- **Your assignment**
Copy exactly the stretch of lines from the one holding "SD pin SCK: D13 -> A4" through the last line of the data below, inclusive. Leave out pictures.
[[ Given records open ]]
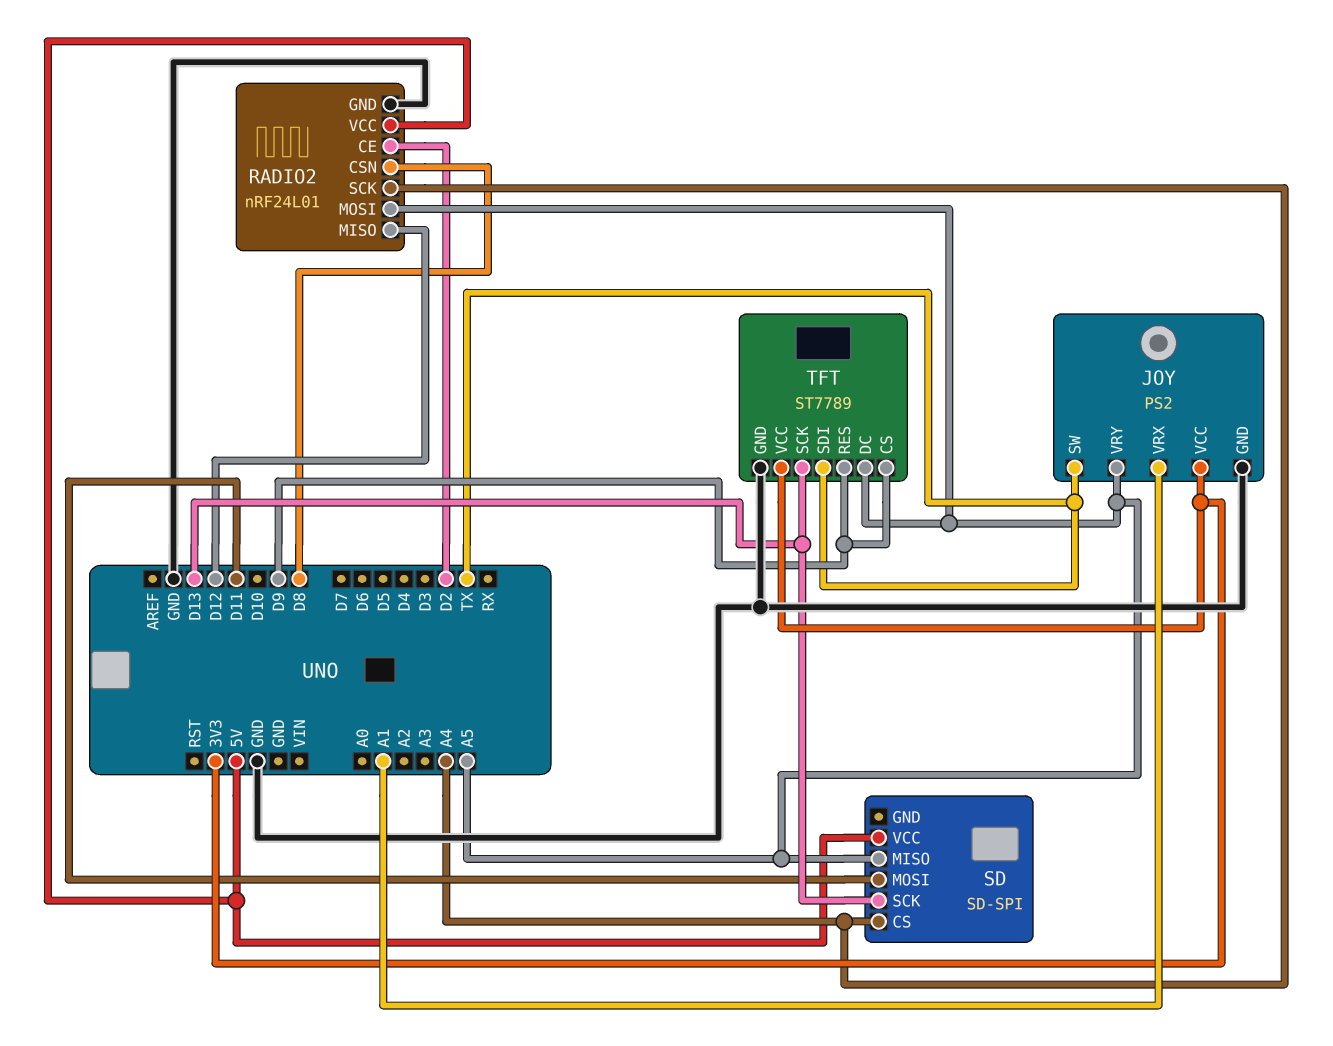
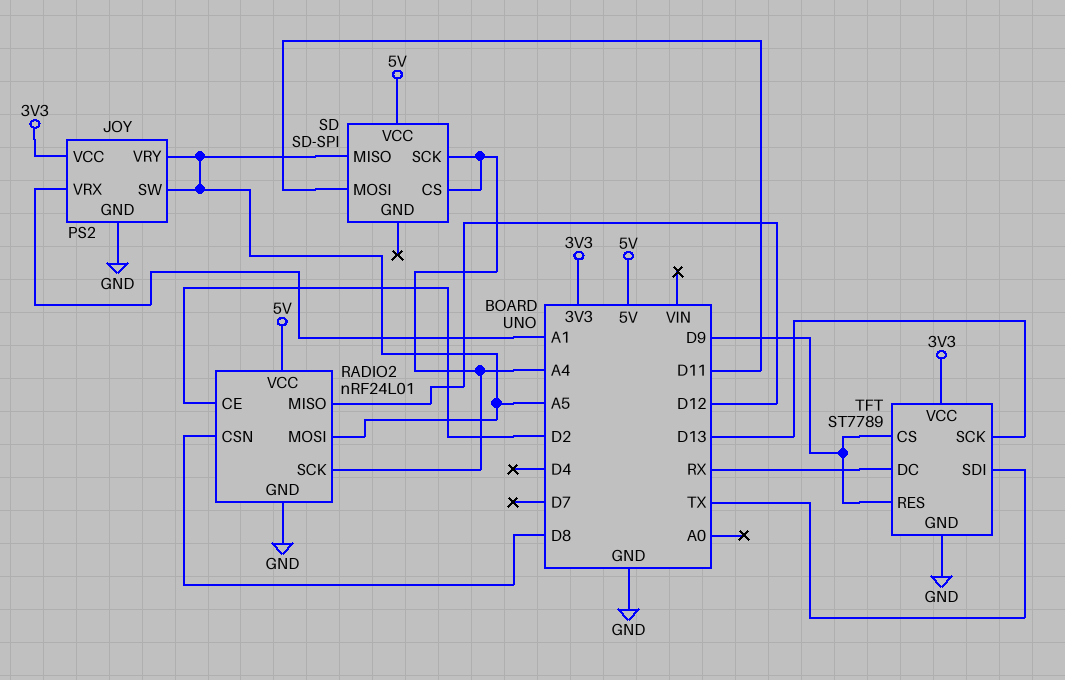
JOY pin SW: TX -> A5
SD pin SCK: D13 -> A4
TFT pin DC: A5 -> RX

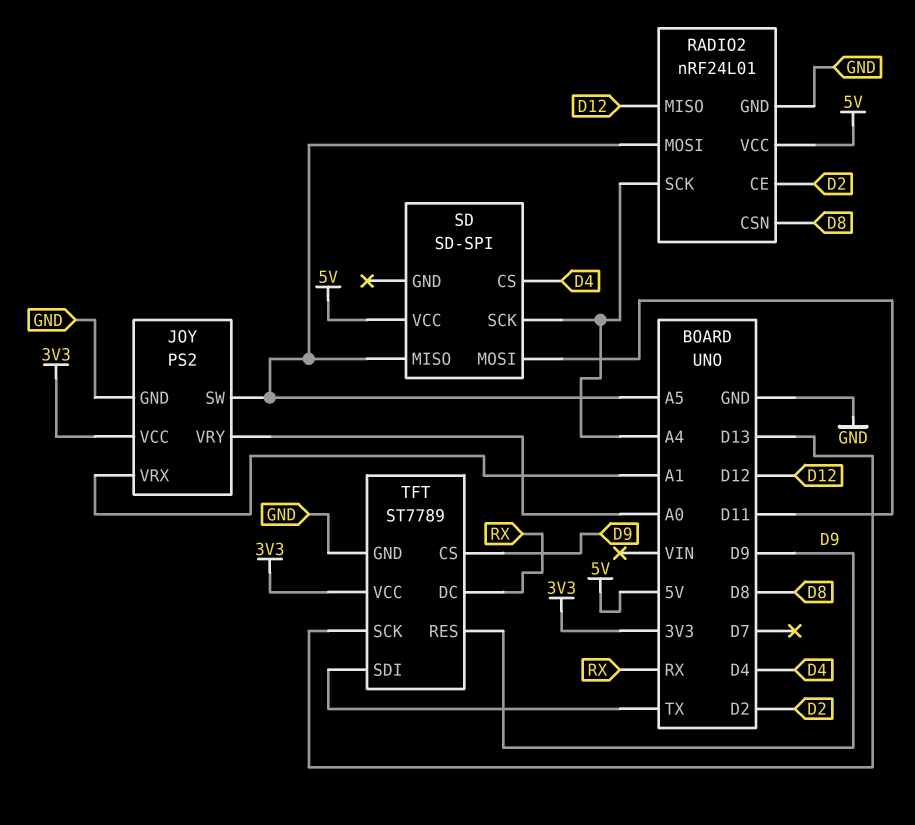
JOY pin VRY: A5 -> A0
SD pin CS: A4 -> D4

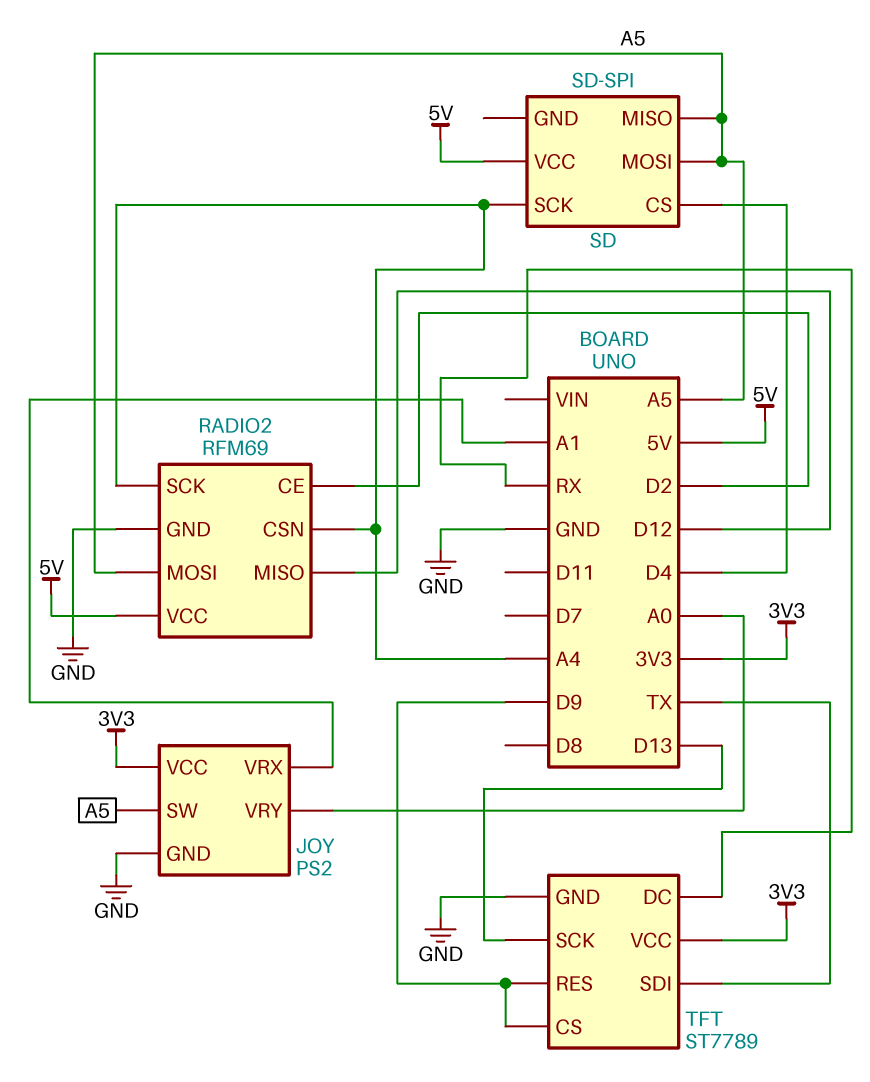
RADIO2: nRF24L01 -> RFM69
RADIO2 pin CSN: D8 -> A4
SD pin MOSI: D11 -> A5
[[ Given records closed ]]
- **Solution**
SD pin SCK: D13 -> A4
TFT pin DC: A5 -> RX

JOY pin VRY: A5 -> A0
SD pin CS: A4 -> D4

RADIO2: nRF24L01 -> RFM69
RADIO2 pin CSN: D8 -> A4
SD pin MOSI: D11 -> A5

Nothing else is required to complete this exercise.